◆ **Requirements**: Copy all of the material below word for word, leaving out the pictures.

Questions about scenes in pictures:
- - - - -

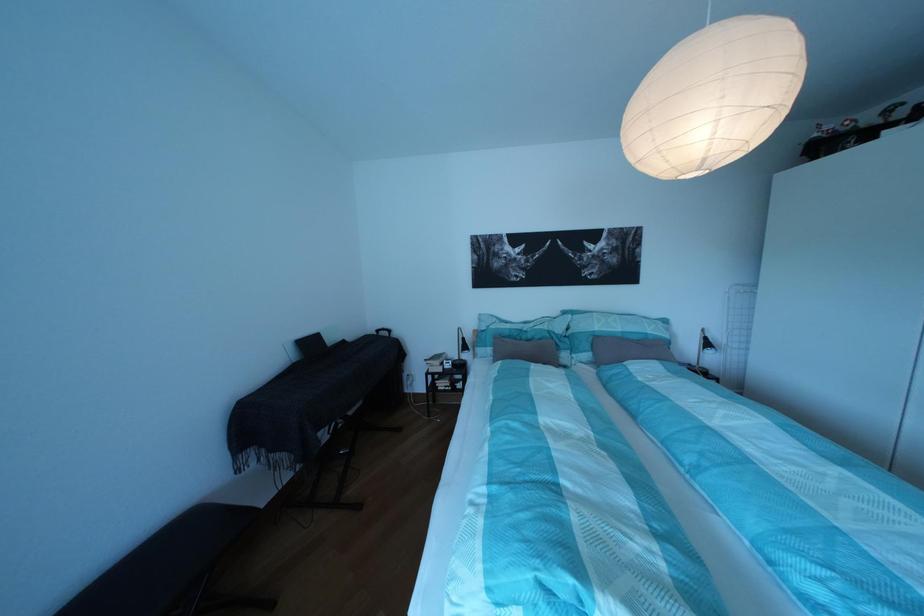
In order to click on black lamp head in this screenshot , I will do `click(704, 342)`.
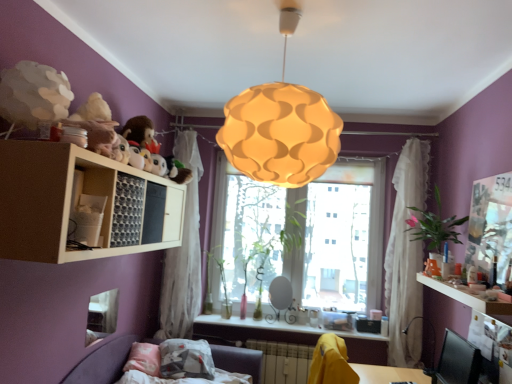
Question: Is green leafy plant at right, placed as the 4th plant when sorted from left to right, closer to the viewer compared to white sheer curtain at right, which is the 1th curtain from right to left?

Choices:
 (A) yes
 (B) no

Answer: (A)

Question: Can you see green leafy plant at right, the fourth plant when ordered from back to front, touching white sheer curtain at right, placed as the 2th curtain when sorted from left to right?

Choices:
 (A) no
 (B) yes

Answer: (A)

Question: Is green leafy plant at right, the fourth plant when ordered from back to front, further to the viewer compared to white sheer curtain at right, placed as the 2th curtain when sorted from left to right?

Choices:
 (A) yes
 (B) no

Answer: (B)

Question: From a real-world perspective, does green leafy plant at right, placed as the 1th plant when sorted from front to back, stand above white sheer curtain at right, which is the 1th curtain from right to left?

Choices:
 (A) no
 (B) yes

Answer: (B)

Question: Is green leafy plant at right, the 1th plant in the right-to-left sequence, not within white sheer curtain at right, placed as the 2th curtain when sorted from left to right?

Choices:
 (A) no
 (B) yes

Answer: (B)

Question: Is green leafy plant at right, the 1th plant in the right-to-left sequence, shorter than white sheer curtain at right, which is the 1th curtain from right to left?

Choices:
 (A) no
 (B) yes

Answer: (B)

Question: From a real-world perspective, does yellow fabric swivel chair at lower center sit lower than metallic silver table lamp at lower right?

Choices:
 (A) no
 (B) yes

Answer: (B)

Question: Is yellow fabric swivel chair at lower center oriented towards metallic silver table lamp at lower right?

Choices:
 (A) yes
 (B) no

Answer: (A)

Question: Can you confirm if yellow fabric swivel chair at lower center is positioned to the left of metallic silver table lamp at lower right?

Choices:
 (A) yes
 (B) no

Answer: (A)

Question: Is yellow fabric swivel chair at lower center taller than metallic silver table lamp at lower right?

Choices:
 (A) no
 (B) yes

Answer: (B)

Question: Is yellow fabric swivel chair at lower center positioned far away from metallic silver table lamp at lower right?

Choices:
 (A) yes
 (B) no

Answer: (B)

Question: Is metallic silver table lamp at lower right inside yellow fabric swivel chair at lower center?

Choices:
 (A) yes
 (B) no

Answer: (B)

Question: Considering the relative sizes of metallic silver table lamp at lower right and white sheer curtain at left, the second curtain viewed from the right, in the image provided, is metallic silver table lamp at lower right thinner than white sheer curtain at left, the second curtain viewed from the right,?

Choices:
 (A) no
 (B) yes

Answer: (A)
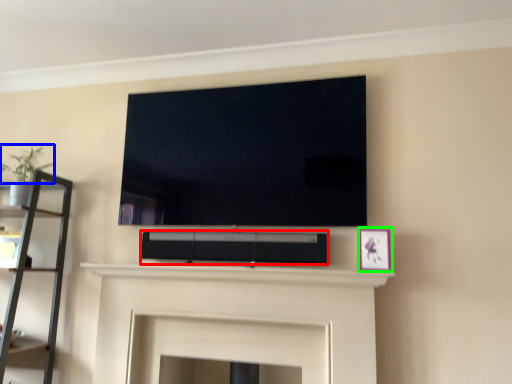
Question: Estimate the real-world distances between objects in this image. Which object is farther from speaker (highlighted by a red box), plant (highlighted by a blue box) or picture frame (highlighted by a green box)?

Choices:
 (A) plant
 (B) picture frame

Answer: (A)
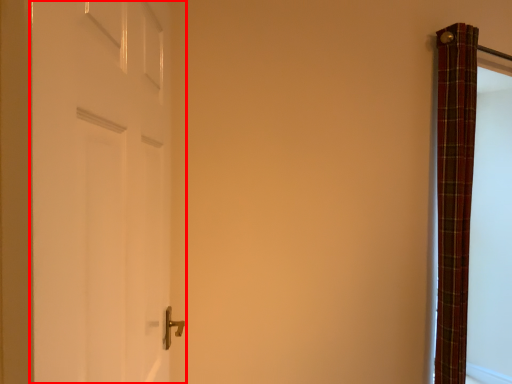
Question: Observing the image, what is the correct spatial positioning of door (annotated by the red box) in reference to curtain?

Choices:
 (A) right
 (B) left

Answer: (B)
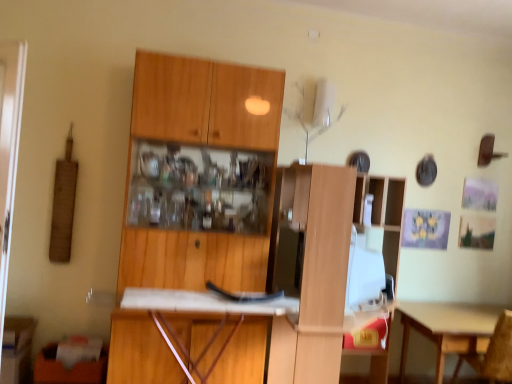
Question: From a real-world perspective, is wooden cabinet at center, the first cabinetry from the right, physically located above or below wooden chair at lower right?

Choices:
 (A) below
 (B) above

Answer: (B)

Question: Is wooden cabinet at center, the first cabinetry from the right, inside or outside of wooden chair at lower right?

Choices:
 (A) inside
 (B) outside

Answer: (B)

Question: Which object is the closest to the wooden cabinet at lower left, the 2th cabinetry when ordered from right to left?

Choices:
 (A) wooden chair at lower right
 (B) wooden cabinet at center, the first cabinetry from the right
 (C) white matte desk at center
 (D) light brown wooden table at lower right

Answer: (C)

Question: Which object is the farthest from the wooden chair at lower right?

Choices:
 (A) white matte desk at center
 (B) wooden cabinet at lower left, which ranks as the 1th cabinetry in left-to-right order
 (C) light brown wooden table at lower right
 (D) wooden cabinet at center, arranged as the second cabinetry when viewed from the left

Answer: (B)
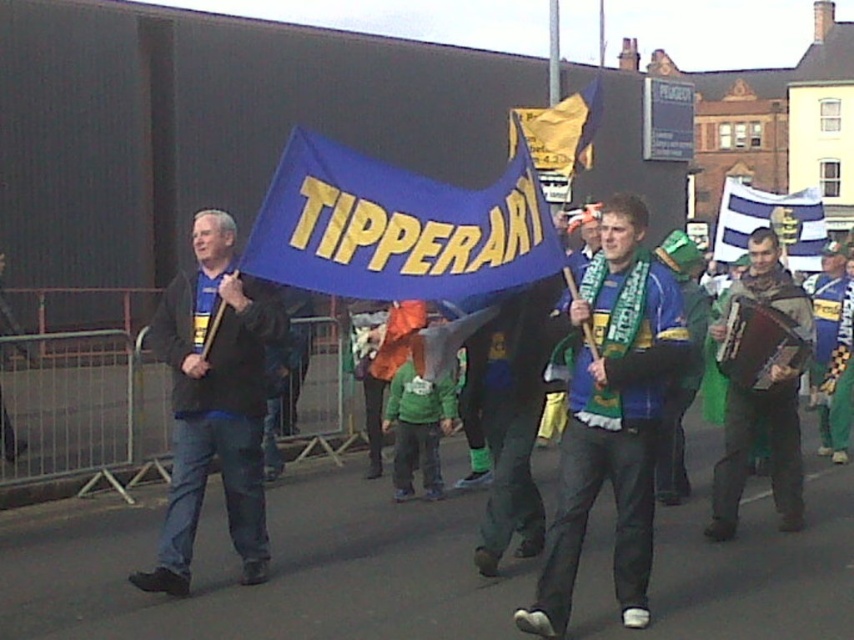
You are a photographer standing at the origin point of the image coordinate system. You need to capture a closeup shot of the green knitted scarf at center. What are the coordinates where you should aim your camera?

The coordinates to aim the camera are at point (x=510, y=417) to capture the green knitted scarf at center.

You are a photographer standing in the middle of the street. You notice the dark blue jeans at left and the brown leather accordion at right. Which object is closer to the ground?

The dark blue jeans at left is positioned under the brown leather accordion at right, so the dark blue jeans at left is closer to the ground.

You are a photographer standing at the center of the street. You want to take a photo that includes both the dark blue jeans at left and the brown leather accordion at right. What is the minimum distance you need to move backward to ensure both objects are in frame?

The dark blue jeans at left is 3.76 meters from the brown leather accordion at right. To capture both in the frame, you need to move backward until the distance between them fits within your camera lens field of view. Assuming a standard lens with a 50mm focal length, the minimum distance to move back would depend on the sensor size and desired framing, but generally, being at least 4 meters away should ensure both objects are in frame.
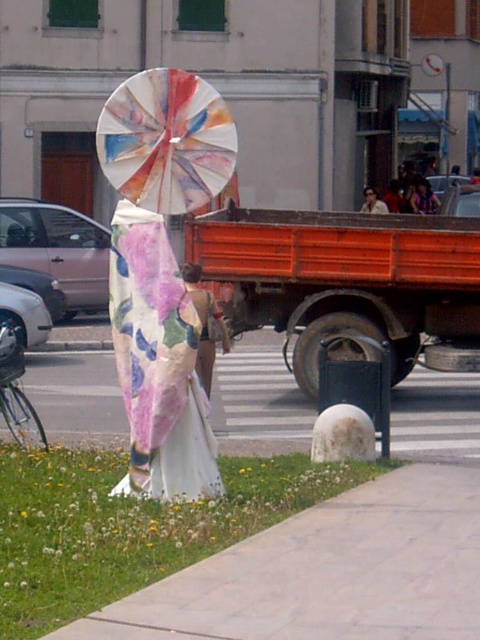
Question: Which of the following is the farthest from the observer?

Choices:
 (A) (131, 289)
 (B) (141, 92)

Answer: (A)

Question: Can you confirm if floral silk dress at center is wider than painted paper umbrella at center?

Choices:
 (A) no
 (B) yes

Answer: (B)

Question: Among these points, which one is farthest from the camera?

Choices:
 (A) pos(224,340)
 (B) pos(159,77)
 (C) pos(422,188)
 (D) pos(196,420)

Answer: (C)

Question: Does floral silk dress at center have a greater width compared to matte pink dress at upper right?

Choices:
 (A) no
 (B) yes

Answer: (A)

Question: Is painted paper umbrella at center to the left of matte pink dress at upper right from the viewer's perspective?

Choices:
 (A) yes
 (B) no

Answer: (A)

Question: Which object appears closest to the camera in this image?

Choices:
 (A) matte floral dress at center
 (B) floral silk dress at center
 (C) matte pink dress at upper right
 (D) white stone pavement at lower right

Answer: (D)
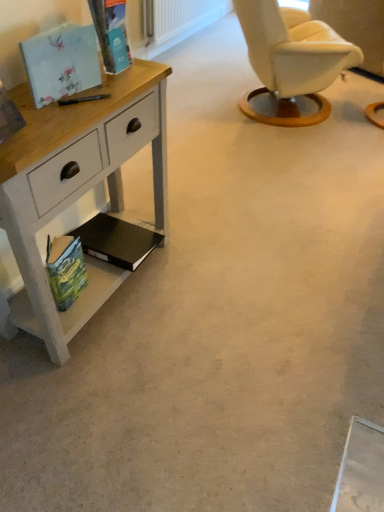
Find the location of `free space in front of matte cardboard magazine at upper left, which is the fourth magazine in bottom-to-top order`. free space in front of matte cardboard magazine at upper left, which is the fourth magazine in bottom-to-top order is located at coordinates pyautogui.click(x=107, y=93).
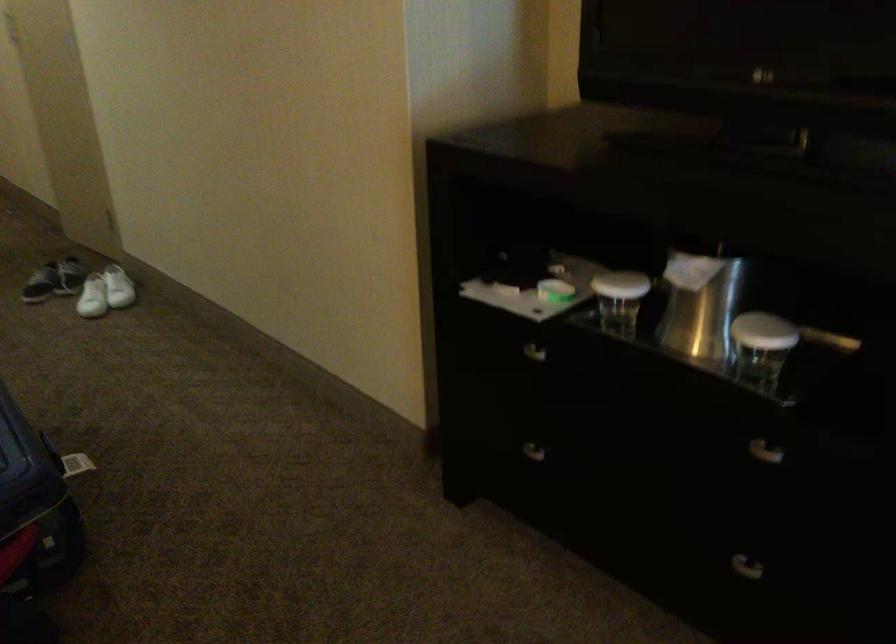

- - - - -

◆ **Response to the exercise**:
In order to click on black lamp head in this screenshot , I will do `click(704, 342)`.
Question: Is green leafy plant at right, placed as the 4th plant when sorted from left to right, closer to the viewer compared to white sheer curtain at right, which is the 1th curtain from right to left?

Choices:
 (A) yes
 (B) no

Answer: (A)

Question: Can you see green leafy plant at right, the fourth plant when ordered from back to front, touching white sheer curtain at right, placed as the 2th curtain when sorted from left to right?

Choices:
 (A) no
 (B) yes

Answer: (A)

Question: Is green leafy plant at right, the fourth plant when ordered from back to front, further to the viewer compared to white sheer curtain at right, placed as the 2th curtain when sorted from left to right?

Choices:
 (A) yes
 (B) no

Answer: (B)

Question: From a real-world perspective, does green leafy plant at right, placed as the 1th plant when sorted from front to back, stand above white sheer curtain at right, which is the 1th curtain from right to left?

Choices:
 (A) no
 (B) yes

Answer: (B)

Question: Is green leafy plant at right, the 1th plant in the right-to-left sequence, not within white sheer curtain at right, placed as the 2th curtain when sorted from left to right?

Choices:
 (A) no
 (B) yes

Answer: (B)

Question: Is green leafy plant at right, the 1th plant in the right-to-left sequence, shorter than white sheer curtain at right, which is the 1th curtain from right to left?

Choices:
 (A) no
 (B) yes

Answer: (B)

Question: From a real-world perspective, does yellow fabric swivel chair at lower center sit lower than metallic silver table lamp at lower right?

Choices:
 (A) no
 (B) yes

Answer: (B)

Question: Is yellow fabric swivel chair at lower center oriented towards metallic silver table lamp at lower right?

Choices:
 (A) yes
 (B) no

Answer: (A)

Question: Can you confirm if yellow fabric swivel chair at lower center is positioned to the left of metallic silver table lamp at lower right?

Choices:
 (A) yes
 (B) no

Answer: (A)

Question: Is yellow fabric swivel chair at lower center taller than metallic silver table lamp at lower right?

Choices:
 (A) no
 (B) yes

Answer: (B)

Question: Is yellow fabric swivel chair at lower center positioned far away from metallic silver table lamp at lower right?

Choices:
 (A) yes
 (B) no

Answer: (B)

Question: Is metallic silver table lamp at lower right inside yellow fabric swivel chair at lower center?

Choices:
 (A) yes
 (B) no

Answer: (B)

Question: Considering the relative sizes of metallic silver table lamp at lower right and white sheer curtain at left, the second curtain viewed from the right, in the image provided, is metallic silver table lamp at lower right thinner than white sheer curtain at left, the second curtain viewed from the right,?

Choices:
 (A) no
 (B) yes

Answer: (A)
Question: Estimate the real-world distances between objects in this image. Which object is farther from speaker (highlighted by a red box), plant (highlighted by a blue box) or picture frame (highlighted by a green box)?

Choices:
 (A) plant
 (B) picture frame

Answer: (A)
Question: Observing the image, what is the correct spatial positioning of door (annotated by the red box) in reference to curtain?

Choices:
 (A) right
 (B) left

Answer: (B)
Question: From a real-world perspective, is wooden cabinet at center, the first cabinetry from the right, physically located above or below wooden chair at lower right?

Choices:
 (A) below
 (B) above

Answer: (B)

Question: Is wooden cabinet at center, the first cabinetry from the right, inside or outside of wooden chair at lower right?

Choices:
 (A) inside
 (B) outside

Answer: (B)

Question: Which object is the closest to the wooden cabinet at lower left, the 2th cabinetry when ordered from right to left?

Choices:
 (A) wooden chair at lower right
 (B) wooden cabinet at center, the first cabinetry from the right
 (C) white matte desk at center
 (D) light brown wooden table at lower right

Answer: (C)

Question: Which object is the farthest from the wooden chair at lower right?

Choices:
 (A) white matte desk at center
 (B) wooden cabinet at lower left, which ranks as the 1th cabinetry in left-to-right order
 (C) light brown wooden table at lower right
 (D) wooden cabinet at center, arranged as the second cabinetry when viewed from the left

Answer: (B)
You are a photographer standing at the origin point of the image coordinate system. You need to capture a closeup shot of the green knitted scarf at center. What are the coordinates where you should aim your camera?

The coordinates to aim the camera are at point (x=510, y=417) to capture the green knitted scarf at center.

You are a photographer standing in the middle of the street. You notice the dark blue jeans at left and the brown leather accordion at right. Which object is closer to the ground?

The dark blue jeans at left is positioned under the brown leather accordion at right, so the dark blue jeans at left is closer to the ground.

You are a photographer standing at the center of the street. You want to take a photo that includes both the dark blue jeans at left and the brown leather accordion at right. What is the minimum distance you need to move backward to ensure both objects are in frame?

The dark blue jeans at left is 3.76 meters from the brown leather accordion at right. To capture both in the frame, you need to move backward until the distance between them fits within your camera lens field of view. Assuming a standard lens with a 50mm focal length, the minimum distance to move back would depend on the sensor size and desired framing, but generally, being at least 4 meters away should ensure both objects are in frame.
Question: Which of the following is the farthest from the observer?

Choices:
 (A) (131, 289)
 (B) (141, 92)

Answer: (A)

Question: Can you confirm if floral silk dress at center is wider than painted paper umbrella at center?

Choices:
 (A) no
 (B) yes

Answer: (B)

Question: Among these points, which one is farthest from the camera?

Choices:
 (A) pos(224,340)
 (B) pos(159,77)
 (C) pos(422,188)
 (D) pos(196,420)

Answer: (C)

Question: Does floral silk dress at center have a greater width compared to matte pink dress at upper right?

Choices:
 (A) no
 (B) yes

Answer: (A)

Question: Is painted paper umbrella at center to the left of matte pink dress at upper right from the viewer's perspective?

Choices:
 (A) yes
 (B) no

Answer: (A)

Question: Which object appears closest to the camera in this image?

Choices:
 (A) matte floral dress at center
 (B) floral silk dress at center
 (C) matte pink dress at upper right
 (D) white stone pavement at lower right

Answer: (D)
Find the location of `free space in front of matte cardboard magazine at upper left, which is the fourth magazine in bottom-to-top order`. free space in front of matte cardboard magazine at upper left, which is the fourth magazine in bottom-to-top order is located at coordinates pyautogui.click(x=107, y=93).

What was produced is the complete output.